[SOURCE RECORDS — start]

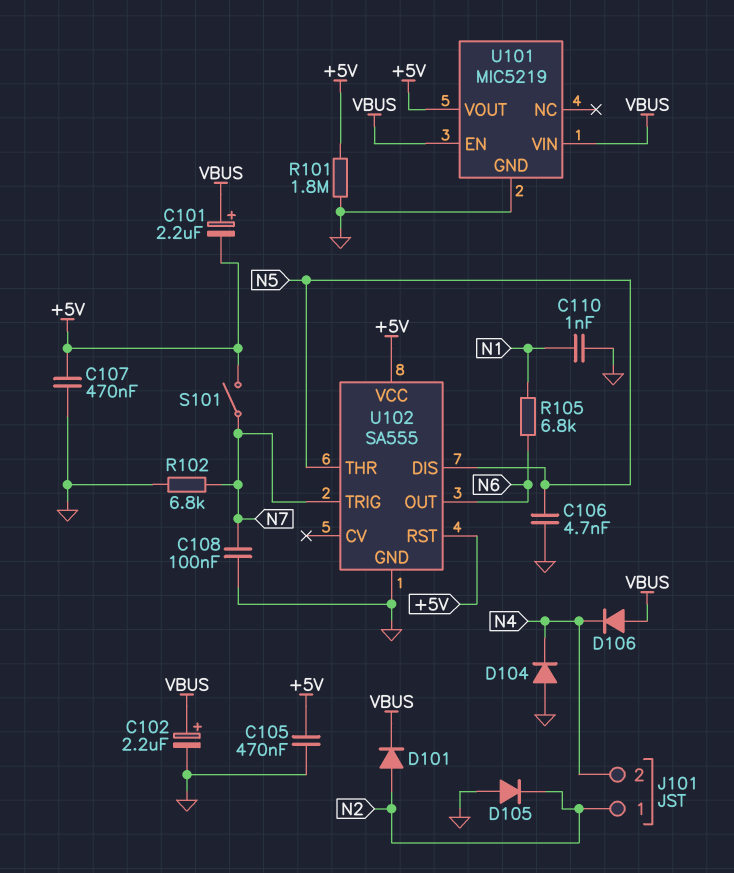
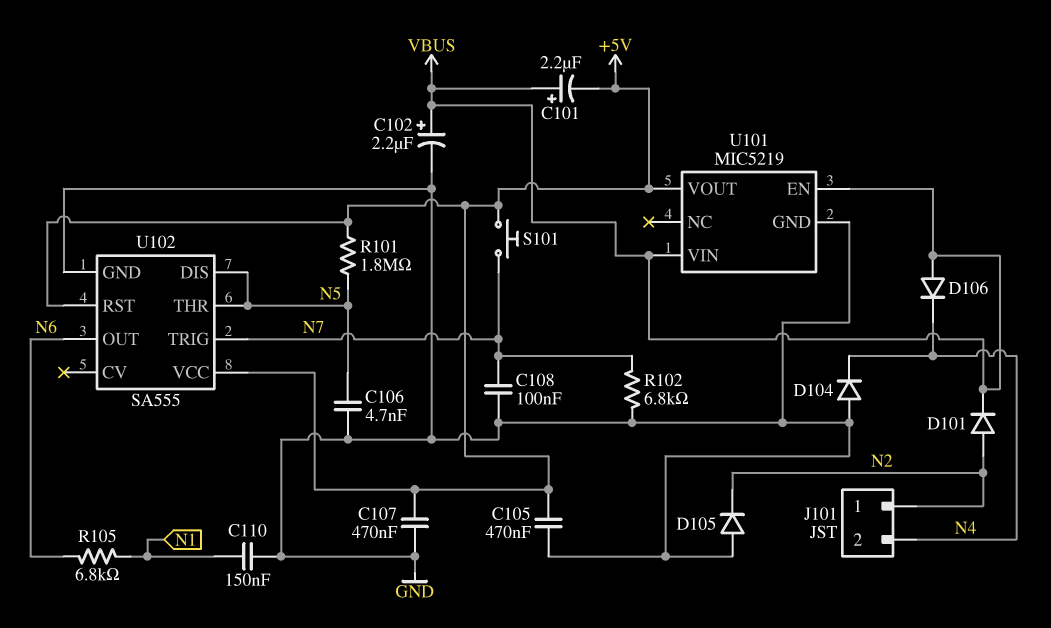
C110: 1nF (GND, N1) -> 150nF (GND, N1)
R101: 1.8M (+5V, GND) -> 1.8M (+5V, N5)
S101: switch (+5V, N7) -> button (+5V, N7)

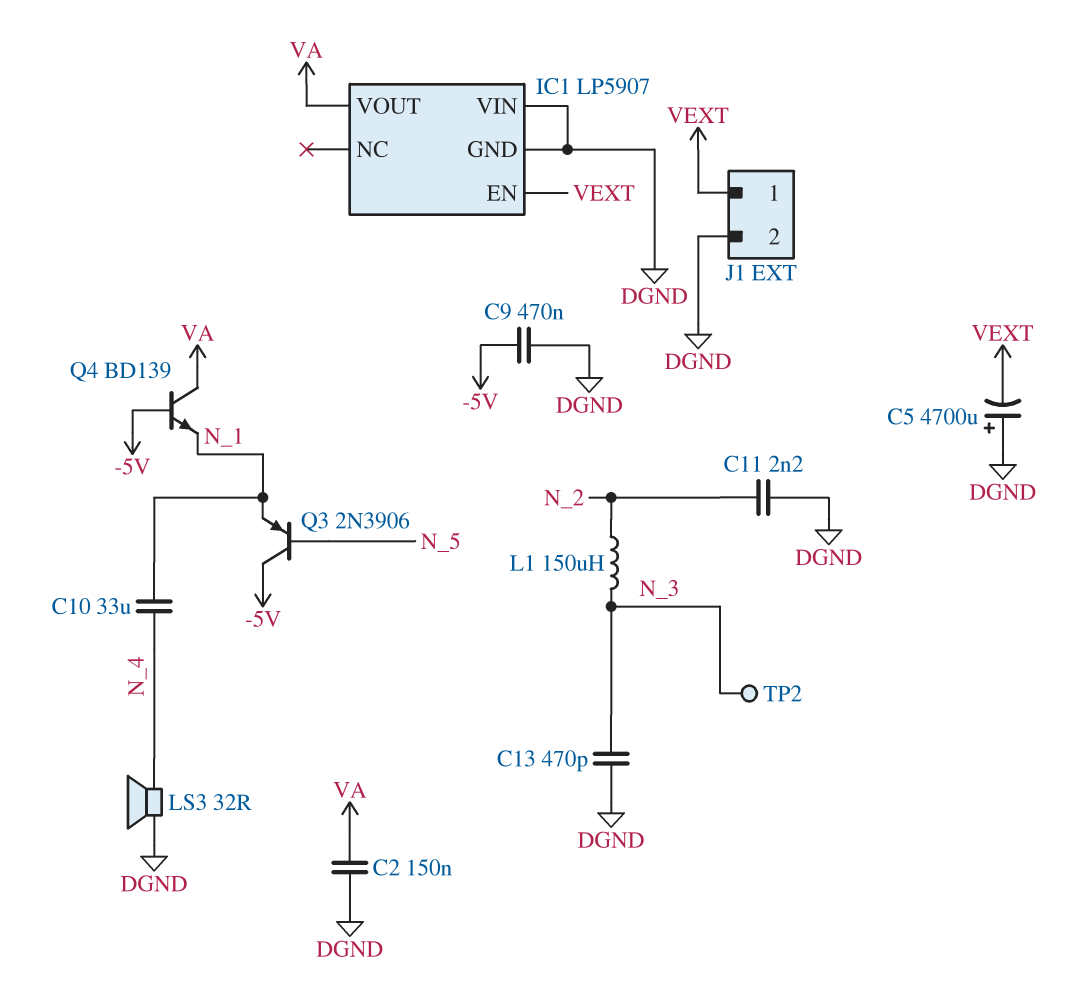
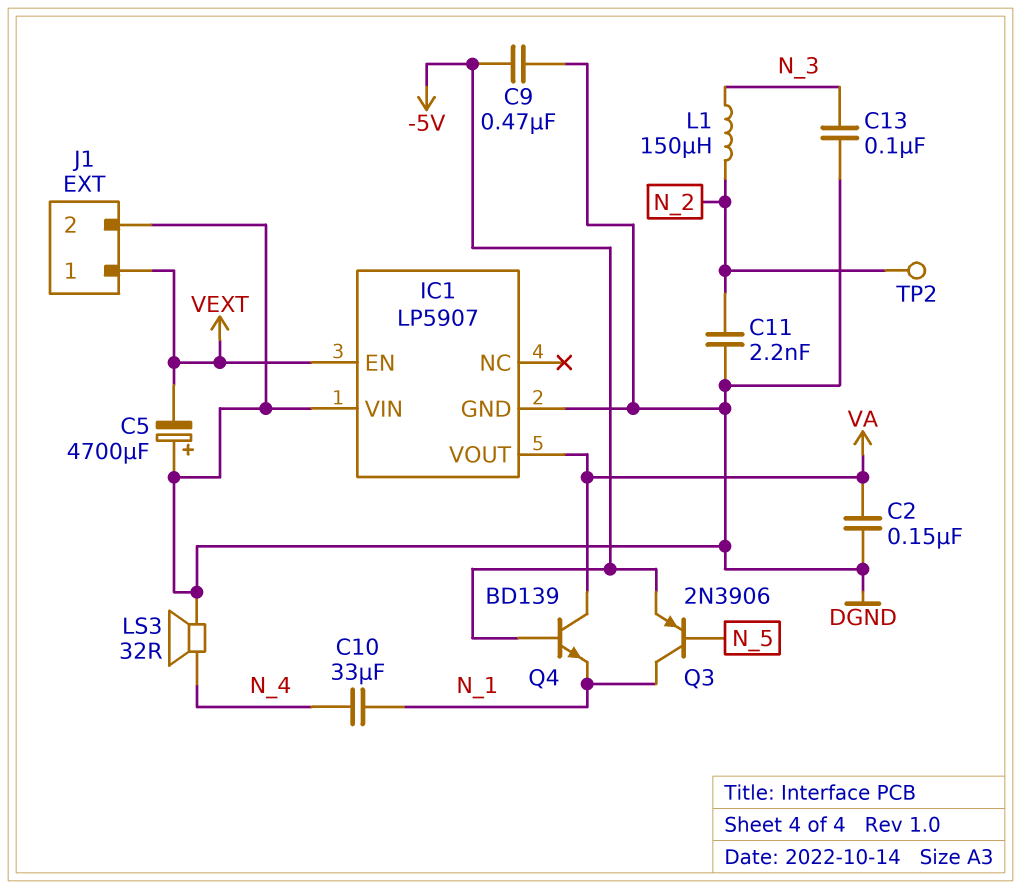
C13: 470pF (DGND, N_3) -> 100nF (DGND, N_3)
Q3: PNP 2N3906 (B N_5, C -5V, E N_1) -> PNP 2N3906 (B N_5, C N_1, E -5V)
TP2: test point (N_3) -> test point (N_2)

[SOURCE RECORDS — finish]

• **TASK BRIEF**:
Would you copy out every entry above word for word, without the pictures?

• **OUTPUT**:
C110: 1nF (GND, N1) -> 150nF (GND, N1)
R101: 1.8M (+5V, GND) -> 1.8M (+5V, N5)
S101: switch (+5V, N7) -> button (+5V, N7)

C13: 470pF (DGND, N_3) -> 100nF (DGND, N_3)
Q3: PNP 2N3906 (B N_5, C -5V, E N_1) -> PNP 2N3906 (B N_5, C N_1, E -5V)
TP2: test point (N_3) -> test point (N_2)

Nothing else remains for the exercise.